**Brief**
Each line below must be set down exactly; omit any image you find.
[Opening Collected material section]
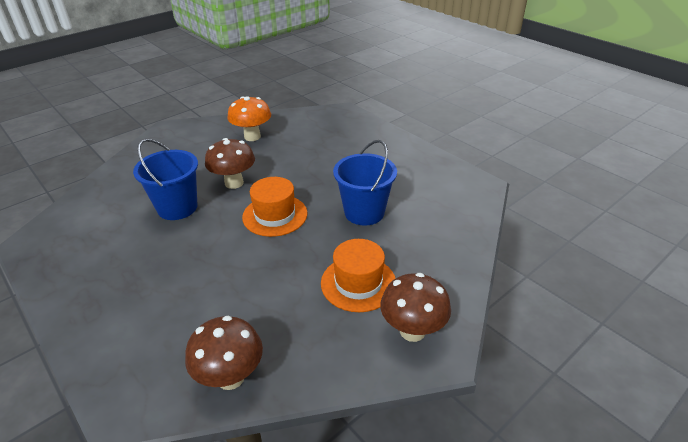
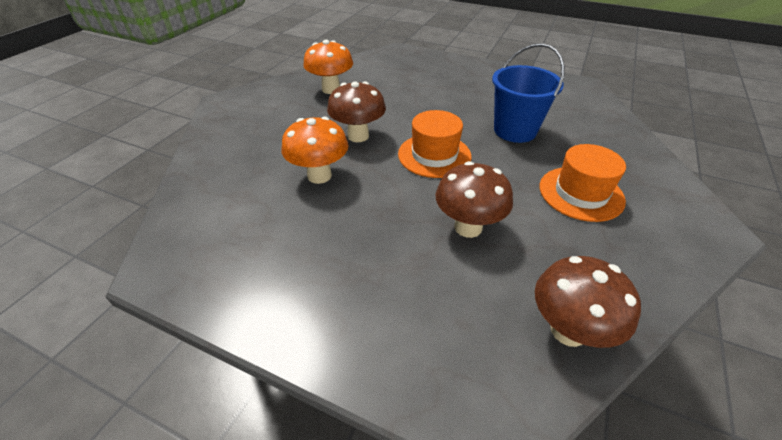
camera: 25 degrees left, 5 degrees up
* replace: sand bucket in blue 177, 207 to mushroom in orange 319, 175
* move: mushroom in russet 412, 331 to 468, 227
[Closing Collected material section]
**Answer to this task**
camera: 25 degrees left, 5 degrees up
* replace: sand bucket in blue 177, 207 to mushroom in orange 319, 175
* move: mushroom in russet 412, 331 to 468, 227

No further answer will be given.